## DATASET EXCERPTS

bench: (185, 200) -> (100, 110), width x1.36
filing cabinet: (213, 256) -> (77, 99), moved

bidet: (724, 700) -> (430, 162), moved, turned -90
...
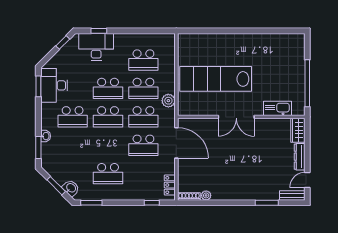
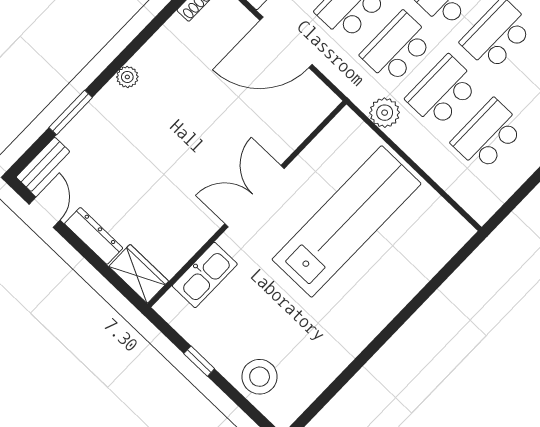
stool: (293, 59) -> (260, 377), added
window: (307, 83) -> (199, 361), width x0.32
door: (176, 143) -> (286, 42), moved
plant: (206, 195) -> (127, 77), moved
---
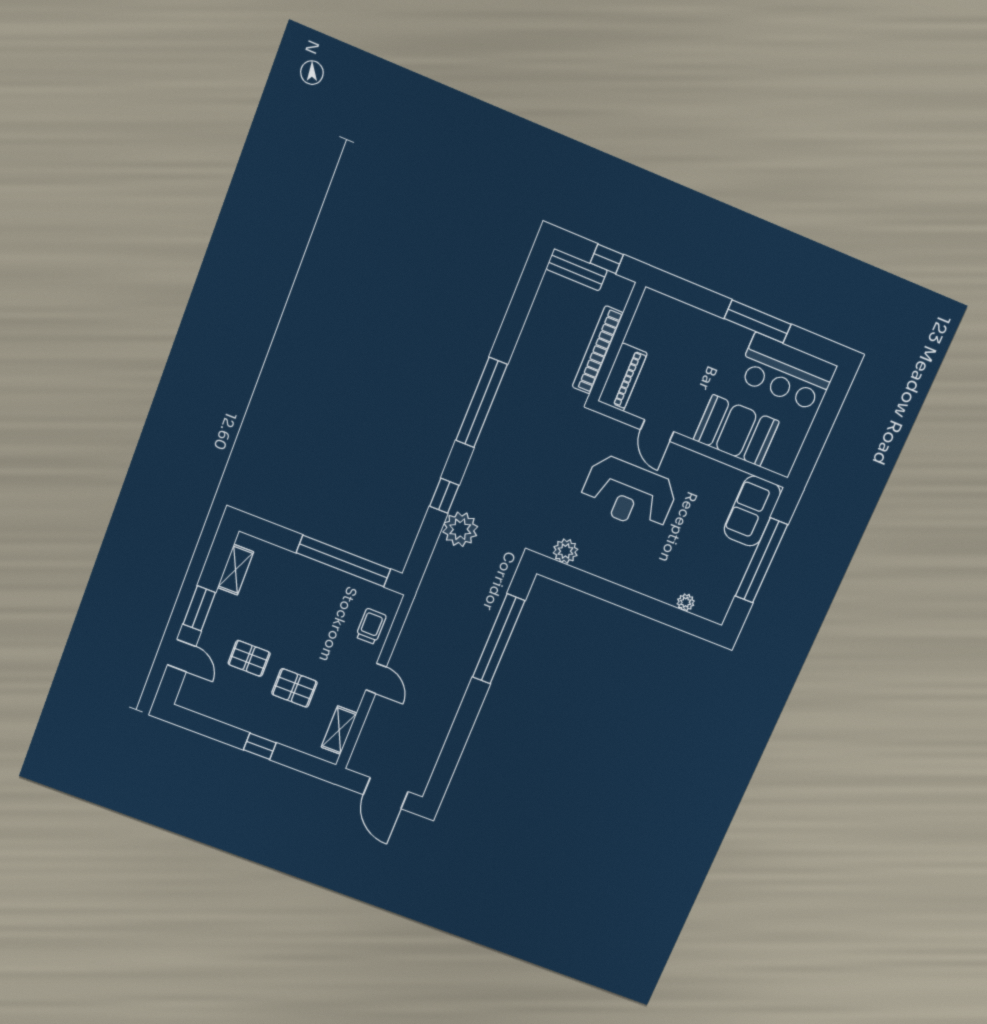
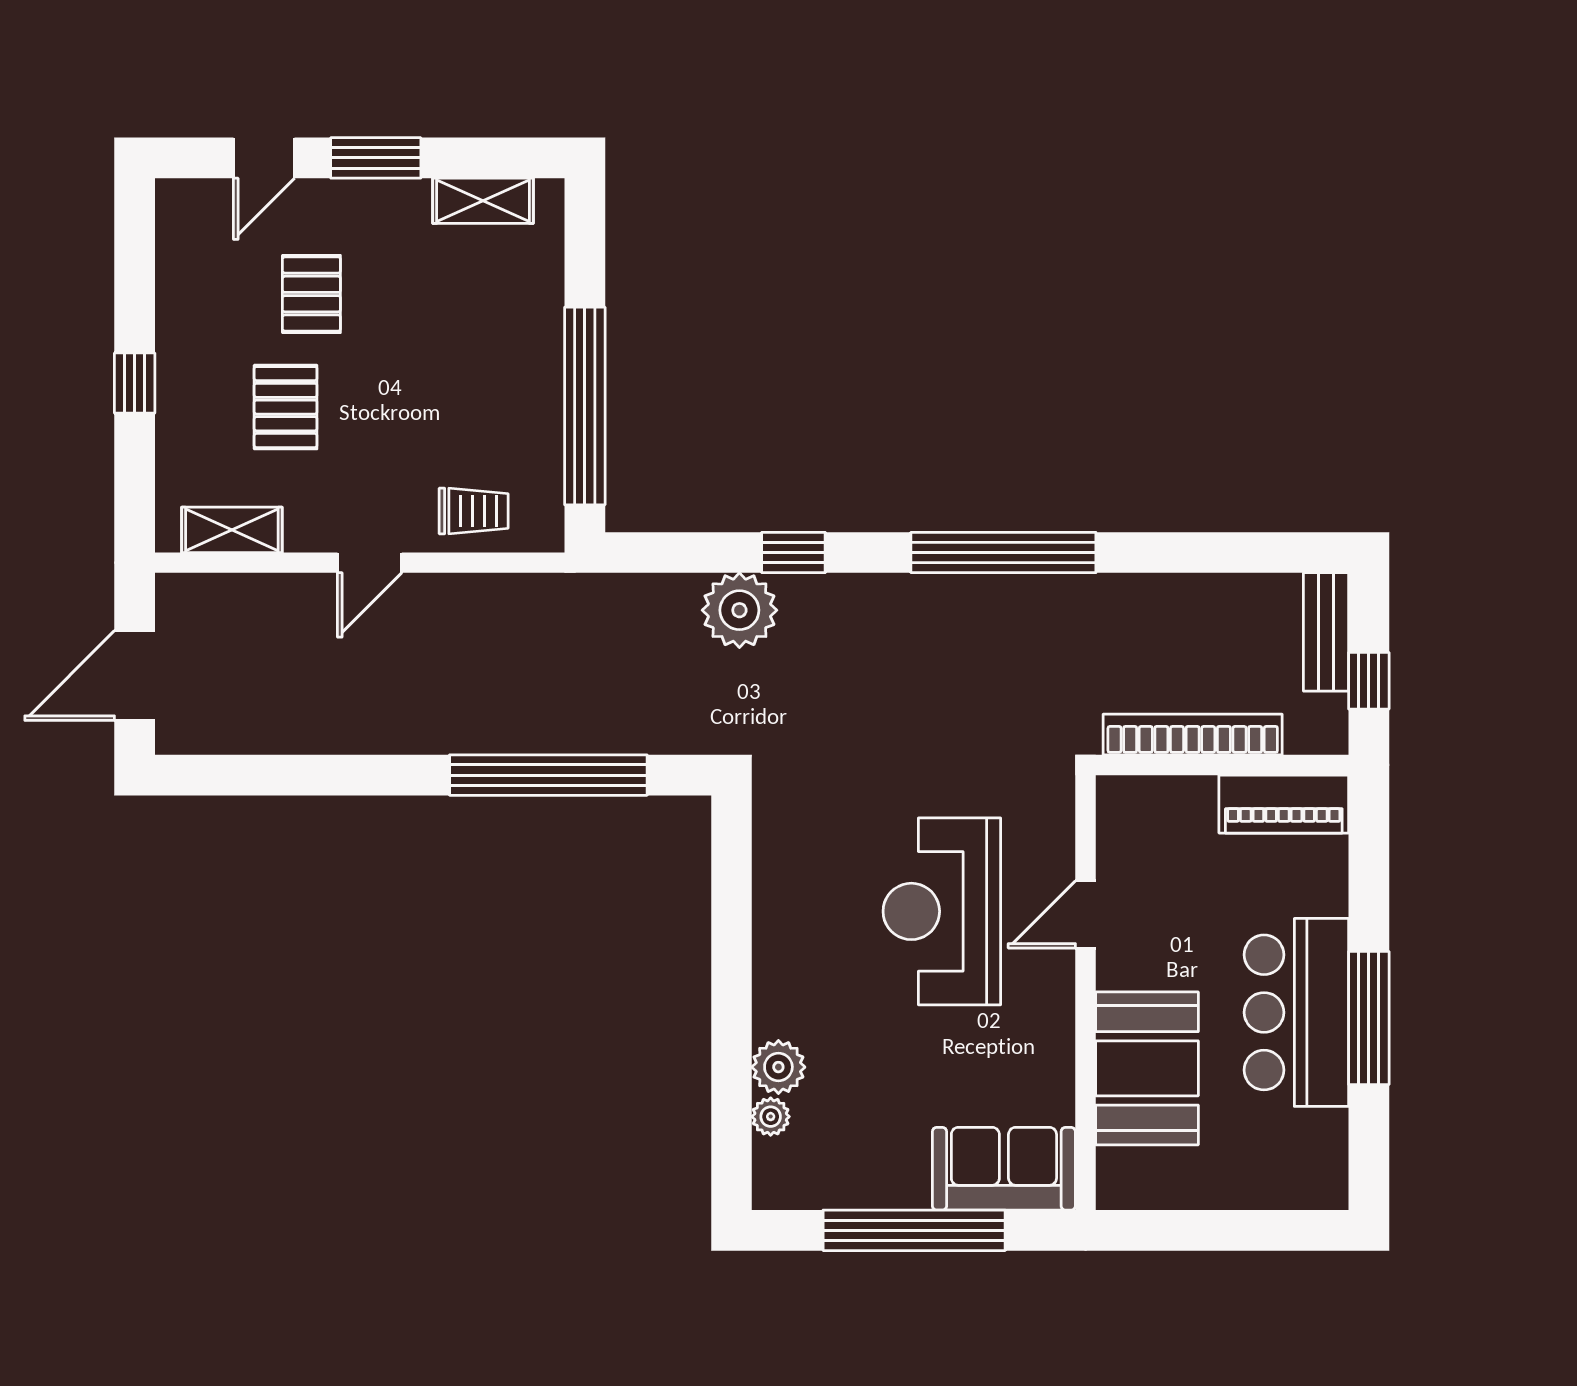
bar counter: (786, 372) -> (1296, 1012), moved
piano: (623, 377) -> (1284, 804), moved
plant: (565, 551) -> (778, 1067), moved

## WORK REQUIRED
Look through the entries, and return every line that the word "plant" appears in.

## RESPONSE AREA
plant: (206, 195) -> (127, 77), moved
plant: (565, 551) -> (778, 1067), moved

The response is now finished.